Please convert every line from the one containing "243: (228, 256)" through the end of the entries into a Markdown table with columns Row and Line, giving each line a row number and skipping blank lines.
※
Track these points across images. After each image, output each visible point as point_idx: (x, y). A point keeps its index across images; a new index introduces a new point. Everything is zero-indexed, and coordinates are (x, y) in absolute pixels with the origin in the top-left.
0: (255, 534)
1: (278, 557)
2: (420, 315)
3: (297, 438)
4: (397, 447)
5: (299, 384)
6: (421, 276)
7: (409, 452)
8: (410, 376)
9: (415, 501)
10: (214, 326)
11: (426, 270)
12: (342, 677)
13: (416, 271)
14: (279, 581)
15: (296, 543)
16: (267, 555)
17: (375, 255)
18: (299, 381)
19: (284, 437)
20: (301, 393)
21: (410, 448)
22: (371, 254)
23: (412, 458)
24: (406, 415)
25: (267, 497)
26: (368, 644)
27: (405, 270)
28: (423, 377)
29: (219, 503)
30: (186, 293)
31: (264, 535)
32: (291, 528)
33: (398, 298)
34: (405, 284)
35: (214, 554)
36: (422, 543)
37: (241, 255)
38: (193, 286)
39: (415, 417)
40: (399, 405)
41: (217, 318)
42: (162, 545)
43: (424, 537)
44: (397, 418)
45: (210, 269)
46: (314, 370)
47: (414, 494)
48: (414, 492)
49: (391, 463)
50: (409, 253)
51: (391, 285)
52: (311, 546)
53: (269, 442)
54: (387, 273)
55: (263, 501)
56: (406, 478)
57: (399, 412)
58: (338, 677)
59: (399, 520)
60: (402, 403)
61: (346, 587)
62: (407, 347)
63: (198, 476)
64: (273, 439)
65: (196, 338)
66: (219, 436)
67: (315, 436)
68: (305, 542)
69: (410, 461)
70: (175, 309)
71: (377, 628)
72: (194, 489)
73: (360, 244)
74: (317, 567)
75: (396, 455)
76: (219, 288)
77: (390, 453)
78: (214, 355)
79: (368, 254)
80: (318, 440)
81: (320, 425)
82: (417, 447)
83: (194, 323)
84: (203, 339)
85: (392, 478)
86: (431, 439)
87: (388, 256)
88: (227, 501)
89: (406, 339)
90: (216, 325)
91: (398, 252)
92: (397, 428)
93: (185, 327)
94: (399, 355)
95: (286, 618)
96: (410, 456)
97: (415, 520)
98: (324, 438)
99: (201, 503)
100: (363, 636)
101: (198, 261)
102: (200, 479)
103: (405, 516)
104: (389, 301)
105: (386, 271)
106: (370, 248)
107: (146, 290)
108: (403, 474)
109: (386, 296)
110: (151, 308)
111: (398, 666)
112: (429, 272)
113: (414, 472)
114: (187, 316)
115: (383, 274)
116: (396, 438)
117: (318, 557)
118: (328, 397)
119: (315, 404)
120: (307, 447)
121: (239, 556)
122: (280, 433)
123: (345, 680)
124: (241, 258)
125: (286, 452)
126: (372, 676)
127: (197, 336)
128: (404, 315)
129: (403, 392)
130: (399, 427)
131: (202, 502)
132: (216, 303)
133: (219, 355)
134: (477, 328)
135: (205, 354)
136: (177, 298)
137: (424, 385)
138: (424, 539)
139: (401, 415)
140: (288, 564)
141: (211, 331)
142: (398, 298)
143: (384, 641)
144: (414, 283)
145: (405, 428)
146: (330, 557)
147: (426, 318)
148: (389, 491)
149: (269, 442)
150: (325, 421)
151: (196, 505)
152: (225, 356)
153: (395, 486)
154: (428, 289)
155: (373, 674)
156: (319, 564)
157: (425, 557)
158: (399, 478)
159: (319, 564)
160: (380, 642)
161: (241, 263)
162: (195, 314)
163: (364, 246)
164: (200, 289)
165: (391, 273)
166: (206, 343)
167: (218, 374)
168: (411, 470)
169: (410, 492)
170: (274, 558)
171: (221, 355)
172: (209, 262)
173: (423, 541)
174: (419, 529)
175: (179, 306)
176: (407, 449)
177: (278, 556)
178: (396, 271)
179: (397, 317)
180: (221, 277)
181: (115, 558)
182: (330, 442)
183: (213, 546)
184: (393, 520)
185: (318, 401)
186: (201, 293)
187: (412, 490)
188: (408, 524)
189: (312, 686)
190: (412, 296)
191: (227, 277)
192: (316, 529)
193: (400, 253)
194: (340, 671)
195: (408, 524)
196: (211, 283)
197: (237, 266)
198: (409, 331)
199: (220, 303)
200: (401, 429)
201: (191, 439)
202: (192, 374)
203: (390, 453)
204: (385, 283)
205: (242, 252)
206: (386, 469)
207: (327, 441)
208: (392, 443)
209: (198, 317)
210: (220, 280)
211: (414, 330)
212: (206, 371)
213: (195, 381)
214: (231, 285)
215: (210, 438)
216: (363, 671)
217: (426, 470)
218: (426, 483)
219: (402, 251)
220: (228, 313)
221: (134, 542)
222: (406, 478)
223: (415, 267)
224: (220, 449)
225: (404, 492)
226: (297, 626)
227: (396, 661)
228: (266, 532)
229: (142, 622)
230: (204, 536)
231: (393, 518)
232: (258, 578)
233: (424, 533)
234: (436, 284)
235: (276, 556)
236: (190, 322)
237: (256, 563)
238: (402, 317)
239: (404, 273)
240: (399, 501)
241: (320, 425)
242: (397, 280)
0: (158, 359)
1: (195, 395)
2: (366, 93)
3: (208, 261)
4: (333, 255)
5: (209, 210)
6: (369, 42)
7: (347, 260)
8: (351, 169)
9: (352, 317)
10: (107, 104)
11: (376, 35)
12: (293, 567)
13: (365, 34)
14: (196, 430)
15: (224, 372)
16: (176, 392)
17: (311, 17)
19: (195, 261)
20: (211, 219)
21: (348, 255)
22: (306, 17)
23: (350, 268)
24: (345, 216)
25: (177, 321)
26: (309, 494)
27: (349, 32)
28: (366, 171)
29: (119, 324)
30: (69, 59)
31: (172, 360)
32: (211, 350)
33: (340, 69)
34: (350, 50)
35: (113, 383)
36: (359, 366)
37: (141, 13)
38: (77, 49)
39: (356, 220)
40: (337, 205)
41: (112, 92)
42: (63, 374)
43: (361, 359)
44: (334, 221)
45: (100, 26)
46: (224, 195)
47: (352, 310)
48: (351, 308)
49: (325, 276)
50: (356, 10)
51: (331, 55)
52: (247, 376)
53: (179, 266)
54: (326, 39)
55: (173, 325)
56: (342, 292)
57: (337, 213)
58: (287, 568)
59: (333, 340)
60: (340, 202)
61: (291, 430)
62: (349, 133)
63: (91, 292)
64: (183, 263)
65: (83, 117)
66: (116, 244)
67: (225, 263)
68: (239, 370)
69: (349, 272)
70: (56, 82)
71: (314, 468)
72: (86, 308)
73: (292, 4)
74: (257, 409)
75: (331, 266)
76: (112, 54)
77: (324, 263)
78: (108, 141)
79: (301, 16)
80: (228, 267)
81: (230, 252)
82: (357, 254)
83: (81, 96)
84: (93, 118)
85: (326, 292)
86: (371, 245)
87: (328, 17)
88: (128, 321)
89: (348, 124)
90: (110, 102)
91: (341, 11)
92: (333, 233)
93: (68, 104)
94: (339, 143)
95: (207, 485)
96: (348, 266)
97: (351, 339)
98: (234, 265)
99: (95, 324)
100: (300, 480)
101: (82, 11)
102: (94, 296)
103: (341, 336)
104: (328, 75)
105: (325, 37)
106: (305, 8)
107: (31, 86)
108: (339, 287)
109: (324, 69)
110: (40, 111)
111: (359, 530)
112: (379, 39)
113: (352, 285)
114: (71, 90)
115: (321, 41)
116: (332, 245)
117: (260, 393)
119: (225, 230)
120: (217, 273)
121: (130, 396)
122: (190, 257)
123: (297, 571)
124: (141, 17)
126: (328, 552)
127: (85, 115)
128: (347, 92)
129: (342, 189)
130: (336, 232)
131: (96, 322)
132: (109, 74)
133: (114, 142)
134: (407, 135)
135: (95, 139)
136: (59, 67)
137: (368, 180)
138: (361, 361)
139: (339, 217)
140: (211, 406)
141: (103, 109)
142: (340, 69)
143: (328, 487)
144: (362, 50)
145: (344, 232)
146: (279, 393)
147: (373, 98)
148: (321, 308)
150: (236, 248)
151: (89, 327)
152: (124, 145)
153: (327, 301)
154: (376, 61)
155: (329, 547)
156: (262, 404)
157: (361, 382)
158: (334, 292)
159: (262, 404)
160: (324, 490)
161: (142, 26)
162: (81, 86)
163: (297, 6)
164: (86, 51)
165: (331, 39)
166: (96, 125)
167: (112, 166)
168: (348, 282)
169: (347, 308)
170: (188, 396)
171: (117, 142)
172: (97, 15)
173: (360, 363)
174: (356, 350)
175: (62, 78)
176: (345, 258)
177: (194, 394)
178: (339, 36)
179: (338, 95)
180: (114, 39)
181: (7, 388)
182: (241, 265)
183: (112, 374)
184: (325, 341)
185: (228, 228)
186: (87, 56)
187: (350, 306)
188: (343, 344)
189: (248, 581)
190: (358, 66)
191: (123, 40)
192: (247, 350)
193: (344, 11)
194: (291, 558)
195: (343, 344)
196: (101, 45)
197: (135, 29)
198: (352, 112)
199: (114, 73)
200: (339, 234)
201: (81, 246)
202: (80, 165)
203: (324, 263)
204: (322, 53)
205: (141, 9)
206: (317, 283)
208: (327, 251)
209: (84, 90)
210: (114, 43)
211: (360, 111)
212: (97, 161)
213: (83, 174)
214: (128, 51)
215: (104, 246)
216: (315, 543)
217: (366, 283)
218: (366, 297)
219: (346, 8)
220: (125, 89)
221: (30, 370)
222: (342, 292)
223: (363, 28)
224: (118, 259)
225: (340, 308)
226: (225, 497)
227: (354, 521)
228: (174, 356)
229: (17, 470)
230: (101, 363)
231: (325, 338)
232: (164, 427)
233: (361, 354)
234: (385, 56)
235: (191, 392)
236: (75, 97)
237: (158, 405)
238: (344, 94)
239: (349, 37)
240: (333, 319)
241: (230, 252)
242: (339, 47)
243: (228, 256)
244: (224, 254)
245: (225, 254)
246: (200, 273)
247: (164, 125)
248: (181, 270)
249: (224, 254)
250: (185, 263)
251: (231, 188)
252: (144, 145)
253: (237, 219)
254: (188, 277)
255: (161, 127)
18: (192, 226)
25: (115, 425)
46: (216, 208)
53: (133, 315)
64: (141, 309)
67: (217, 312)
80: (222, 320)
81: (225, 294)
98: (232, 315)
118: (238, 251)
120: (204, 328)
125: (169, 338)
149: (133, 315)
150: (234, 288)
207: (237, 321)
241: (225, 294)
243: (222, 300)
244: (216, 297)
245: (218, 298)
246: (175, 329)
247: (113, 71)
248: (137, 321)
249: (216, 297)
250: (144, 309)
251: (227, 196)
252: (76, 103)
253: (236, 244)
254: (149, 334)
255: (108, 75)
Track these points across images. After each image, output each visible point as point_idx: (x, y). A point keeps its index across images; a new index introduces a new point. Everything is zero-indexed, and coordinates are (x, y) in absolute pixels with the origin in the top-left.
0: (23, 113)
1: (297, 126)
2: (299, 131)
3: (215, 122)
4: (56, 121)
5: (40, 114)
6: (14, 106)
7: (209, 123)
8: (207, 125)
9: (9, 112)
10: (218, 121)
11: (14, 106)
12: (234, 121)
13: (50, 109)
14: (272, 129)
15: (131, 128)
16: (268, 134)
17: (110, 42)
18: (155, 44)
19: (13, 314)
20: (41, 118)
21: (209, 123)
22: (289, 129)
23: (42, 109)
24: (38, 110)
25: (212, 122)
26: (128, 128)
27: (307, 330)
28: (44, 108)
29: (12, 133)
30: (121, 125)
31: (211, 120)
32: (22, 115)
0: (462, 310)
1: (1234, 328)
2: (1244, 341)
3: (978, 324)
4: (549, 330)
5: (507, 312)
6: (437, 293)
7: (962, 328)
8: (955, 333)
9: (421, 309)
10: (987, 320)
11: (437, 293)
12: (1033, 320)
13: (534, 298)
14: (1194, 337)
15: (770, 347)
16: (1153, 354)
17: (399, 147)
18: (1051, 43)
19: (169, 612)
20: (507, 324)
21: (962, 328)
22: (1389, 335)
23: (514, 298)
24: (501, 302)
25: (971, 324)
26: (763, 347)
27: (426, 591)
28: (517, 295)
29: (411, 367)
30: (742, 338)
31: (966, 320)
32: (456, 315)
※
Finished task:
| Row | Line |
|---|---|
| 1 | 243: (228, 256) |
| 2 | 244: (224, 254) |
| 3 | 245: (225, 254) |
| 4 | 246: (200, 273) |
| 5 | 247: (164, 125) |
| 6 | 248: (181, 270) |
| 7 | 249: (224, 254) |
| 8 | 250: (185, 263) |
| 9 | 251: (231, 188) |
| 10 | 252: (144, 145) |
| 11 | 253: (237, 219) |
| 12 | 254: (188, 277) |
| 13 | 255: (161, 127) |
| 14 | 18: (192, 226) |
| 15 | 25: (115, 425) |
| 16 | 46: (216, 208) |
| 17 | 53: (133, 315) |
| 18 | 64: (141, 309) |
| 19 | 67: (217, 312) |
| 20 | 80: (222, 320) |
| 21 | 81: (225, 294) |
| 22 | 98: (232, 315) |
| 23 | 118: (238, 251) |
| 24 | 120: (204, 328) |
| 25 | 125: (169, 338) |
| 26 | 149: (133, 315) |
| 27 | 150: (234, 288) |
| 28 | 207: (237, 321) |
| 29 | 241: (225, 294) |
| 30 | 243: (222, 300) |
| 31 | 244: (216, 297) |
| 32 | 245: (218, 298) |
| 33 | 246: (175, 329) |
| 34 | 247: (113, 71) |
| 35 | 248: (137, 321) |
| 36 | 249: (216, 297) |
| 37 | 250: (144, 309) |
| 38 | 251: (227, 196) |
| 39 | 252: (76, 103) |
| 40 | 253: (236, 244) |
| 41 | 254: (149, 334) |
| 42 | 255: (108, 75) |
| 43 | Track these points across images. After each image, output each visible point as point_idx: (x, y). A point keeps its index across images; a new index introduces a new point. Everything is zero-indexed, and coordinates are (x, y) in absolute pixels with the origin in the top-left. |
| 44 | 0: (23, 113) |
| 45 | 1: (297, 126) |
| 46 | 2: (299, 131) |
| 47 | 3: (215, 122) |
| 48 | 4: (56, 121) |
| 49 | 5: (40, 114) |
| 50 | 6: (14, 106) |
| 51 | 7: (209, 123) |
| 52 | 8: (207, 125) |
| 53 | 9: (9, 112) |
| 54 | 10: (218, 121) |
| 55 | 11: (14, 106) |
| 56 | 12: (234, 121) |
| 57 | 13: (50, 109) |
| 58 | 14: (272, 129) |
| 59 | 15: (131, 128) |
| 60 | 16: (268, 134) |
| 61 | 17: (110, 42) |
| 62 | 18: (155, 44) |
| 63 | 19: (13, 314) |
| 64 | 20: (41, 118) |
| 65 | 21: (209, 123) |
| 66 | 22: (289, 129) |
| 67 | 23: (42, 109) |
| 68 | 24: (38, 110) |
| 69 | 25: (212, 122) |
| 70 | 26: (128, 128) |
| 71 | 27: (307, 330) |
| 72 | 28: (44, 108) |
| 73 | 29: (12, 133) |
| 74 | 30: (121, 125) |
| 75 | 31: (211, 120) |
| 76 | 32: (22, 115) |
| 77 | 0: (462, 310) |
| 78 | 1: (1234, 328) |
| 79 | 2: (1244, 341) |
| 80 | 3: (978, 324) |
| 81 | 4: (549, 330) |
| 82 | 5: (507, 312) |
| 83 | 6: (437, 293) |
| 84 | 7: (962, 328) |
| 85 | 8: (955, 333) |
| 86 | 9: (421, 309) |
| 87 | 10: (987, 320) |
| 88 | 11: (437, 293) |
| 89 | 12: (1033, 320) |
| 90 | 13: (534, 298) |
| 91 | 14: (1194, 337) |
| 92 | 15: (770, 347) |
| 93 | 16: (1153, 354) |
| 94 | 17: (399, 147) |
| 95 | 18: (1051, 43) |
| 96 | 19: (169, 612) |
| 97 | 20: (507, 324) |
| 98 | 21: (962, 328) |
| 99 | 22: (1389, 335) |
| 100 | 23: (514, 298) |
| 101 | 24: (501, 302) |
| 102 | 25: (971, 324) |
| 103 | 26: (763, 347) |
| 104 | 27: (426, 591) |
| 105 | 28: (517, 295) |
| 106 | 29: (411, 367) |
| 107 | 30: (742, 338) |
| 108 | 31: (966, 320) |
| 109 | 32: (456, 315) |